Supplied records START

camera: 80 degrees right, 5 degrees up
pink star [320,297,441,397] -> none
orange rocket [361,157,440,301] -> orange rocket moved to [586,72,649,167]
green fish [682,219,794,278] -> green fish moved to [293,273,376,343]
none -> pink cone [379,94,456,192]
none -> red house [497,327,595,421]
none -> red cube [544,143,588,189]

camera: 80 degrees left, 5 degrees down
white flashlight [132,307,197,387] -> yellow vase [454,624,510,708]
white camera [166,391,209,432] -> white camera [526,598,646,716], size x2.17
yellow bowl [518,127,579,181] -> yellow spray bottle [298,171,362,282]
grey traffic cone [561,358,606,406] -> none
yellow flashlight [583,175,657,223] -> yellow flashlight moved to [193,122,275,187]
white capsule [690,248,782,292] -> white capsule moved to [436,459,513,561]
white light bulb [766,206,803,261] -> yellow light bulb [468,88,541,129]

Supplied records END
Supplied records START

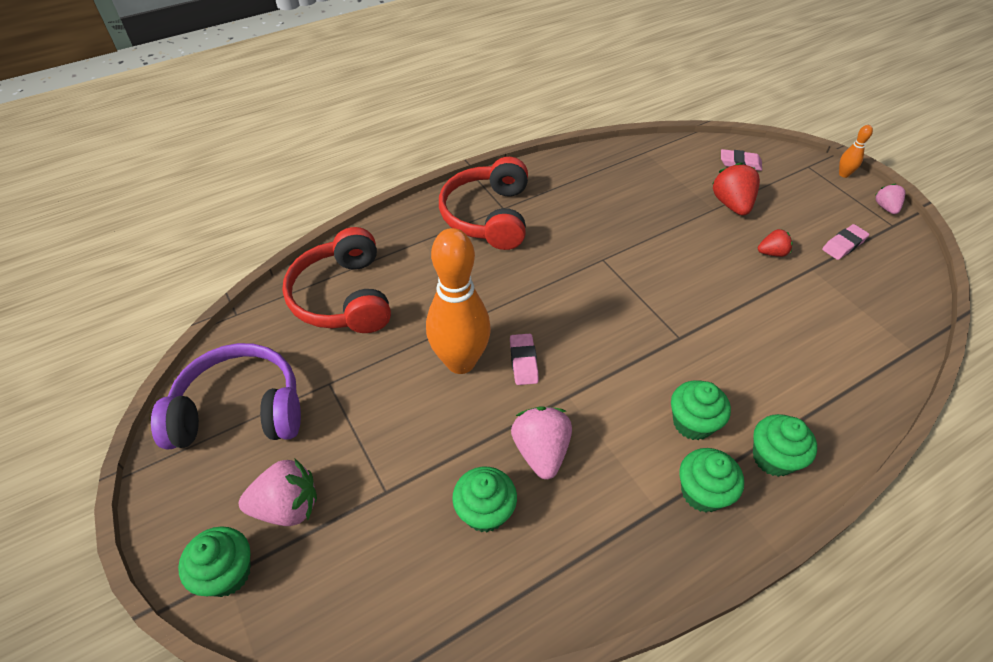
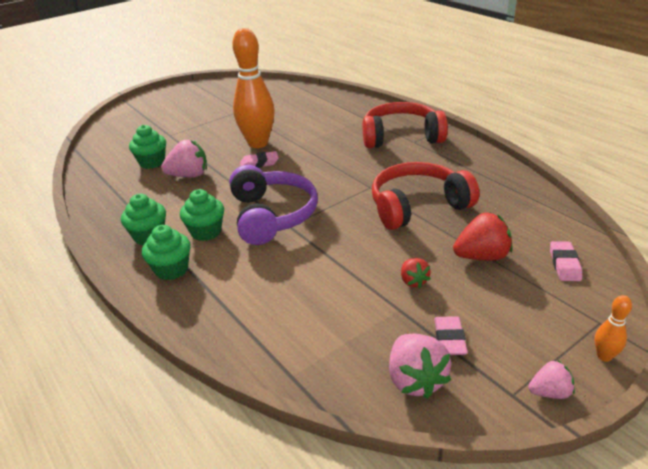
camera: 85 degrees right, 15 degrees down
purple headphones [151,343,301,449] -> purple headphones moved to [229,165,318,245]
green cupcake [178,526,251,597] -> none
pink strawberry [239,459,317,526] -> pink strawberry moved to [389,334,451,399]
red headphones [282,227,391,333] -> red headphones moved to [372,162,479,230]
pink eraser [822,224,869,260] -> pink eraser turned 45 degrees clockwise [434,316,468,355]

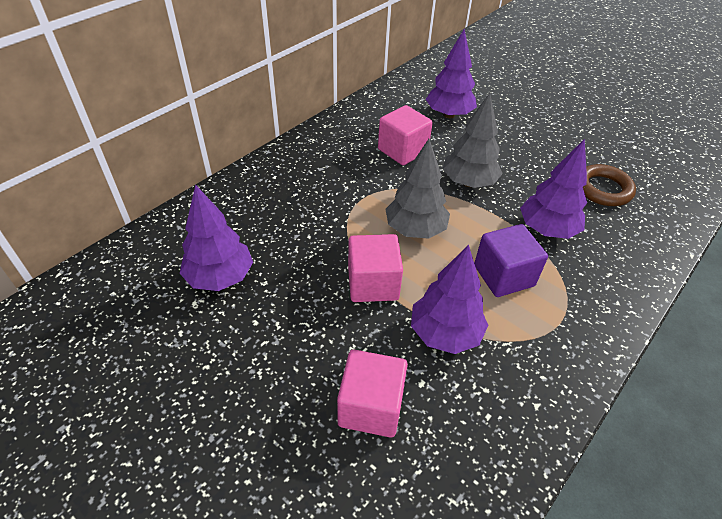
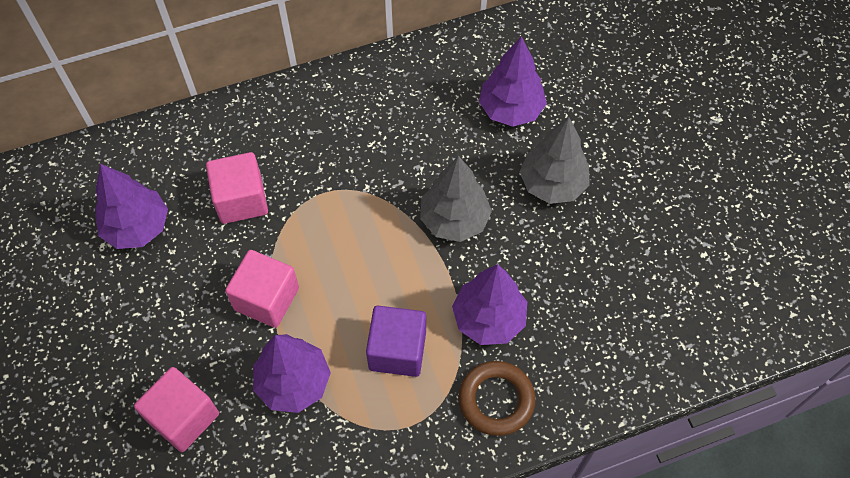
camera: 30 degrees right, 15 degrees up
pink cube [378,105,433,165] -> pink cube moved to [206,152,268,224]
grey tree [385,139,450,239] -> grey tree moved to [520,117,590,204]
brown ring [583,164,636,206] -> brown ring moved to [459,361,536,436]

Supplied records END
Supplied records START

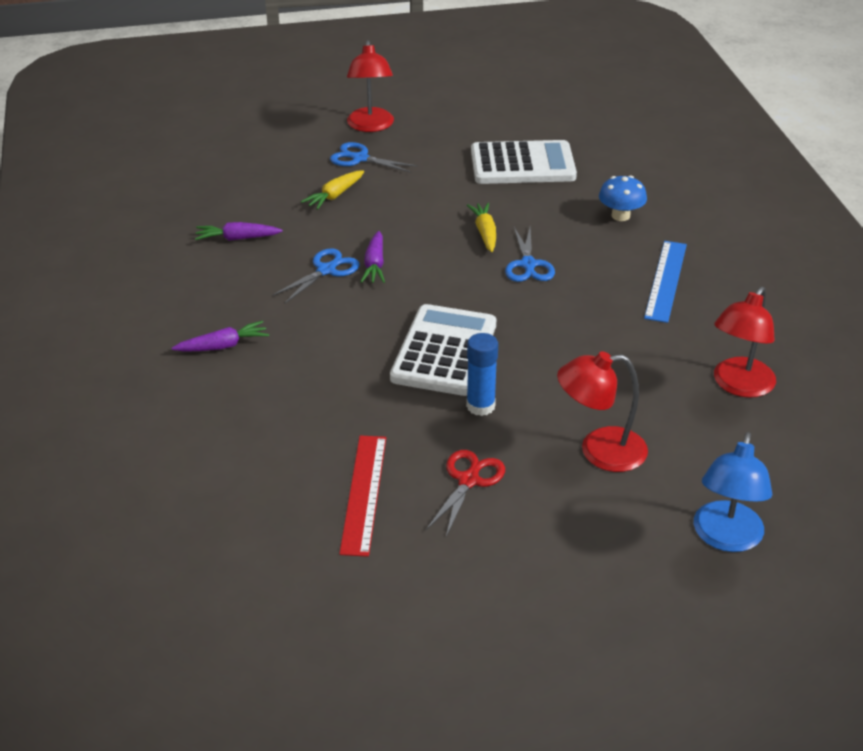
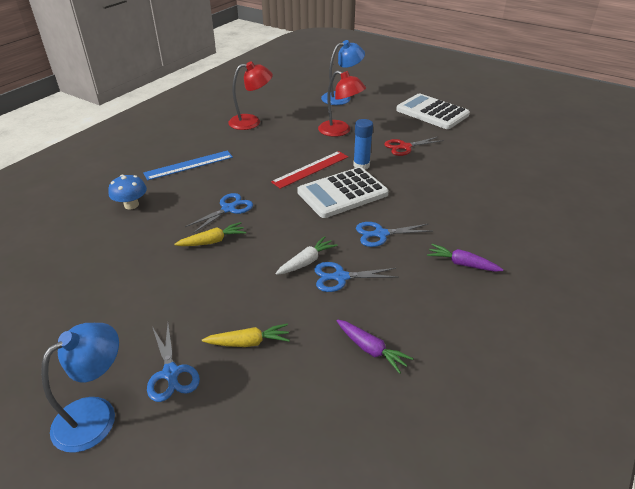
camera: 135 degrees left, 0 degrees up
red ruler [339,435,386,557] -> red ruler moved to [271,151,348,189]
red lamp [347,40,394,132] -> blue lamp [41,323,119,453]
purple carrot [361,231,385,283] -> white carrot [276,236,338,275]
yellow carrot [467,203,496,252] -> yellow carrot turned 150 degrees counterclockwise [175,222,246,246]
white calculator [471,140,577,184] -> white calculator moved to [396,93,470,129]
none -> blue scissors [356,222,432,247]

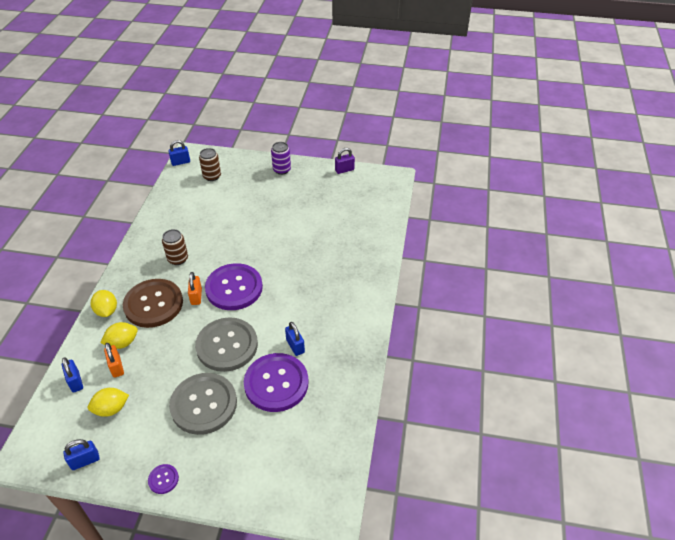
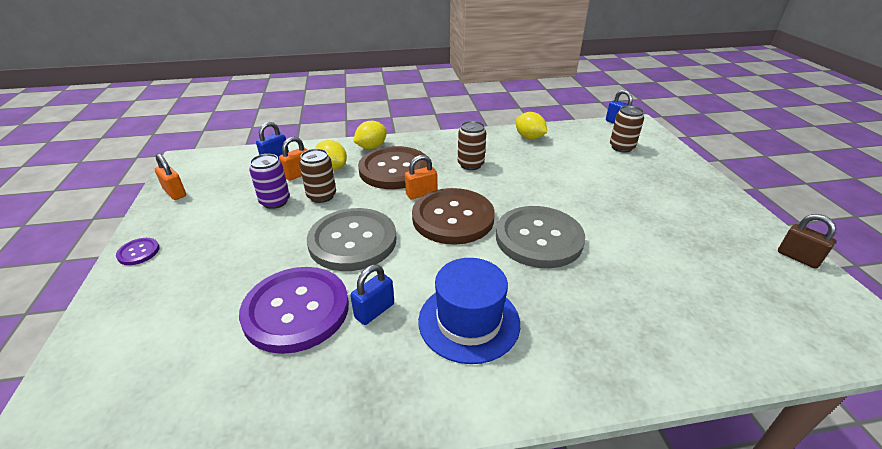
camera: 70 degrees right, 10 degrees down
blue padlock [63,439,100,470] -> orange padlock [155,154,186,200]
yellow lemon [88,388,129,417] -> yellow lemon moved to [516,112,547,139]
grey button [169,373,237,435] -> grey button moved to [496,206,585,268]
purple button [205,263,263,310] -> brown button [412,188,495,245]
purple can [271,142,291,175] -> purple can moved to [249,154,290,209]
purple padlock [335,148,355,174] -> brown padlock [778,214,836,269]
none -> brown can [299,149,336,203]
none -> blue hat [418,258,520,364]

Supplied records END

> **Directions**
Would you please copy exactly the part of the entries above that begins at the line containing "none -> red house [497,327,595,421]" and ends at the line containing "yellow flashlight [583,175,657,223]", both lines included?

> **Reply**
none -> red house [497,327,595,421]
none -> red cube [544,143,588,189]

camera: 80 degrees left, 5 degrees down
white flashlight [132,307,197,387] -> yellow vase [454,624,510,708]
white camera [166,391,209,432] -> white camera [526,598,646,716], size x2.17
yellow bowl [518,127,579,181] -> yellow spray bottle [298,171,362,282]
grey traffic cone [561,358,606,406] -> none
yellow flashlight [583,175,657,223] -> yellow flashlight moved to [193,122,275,187]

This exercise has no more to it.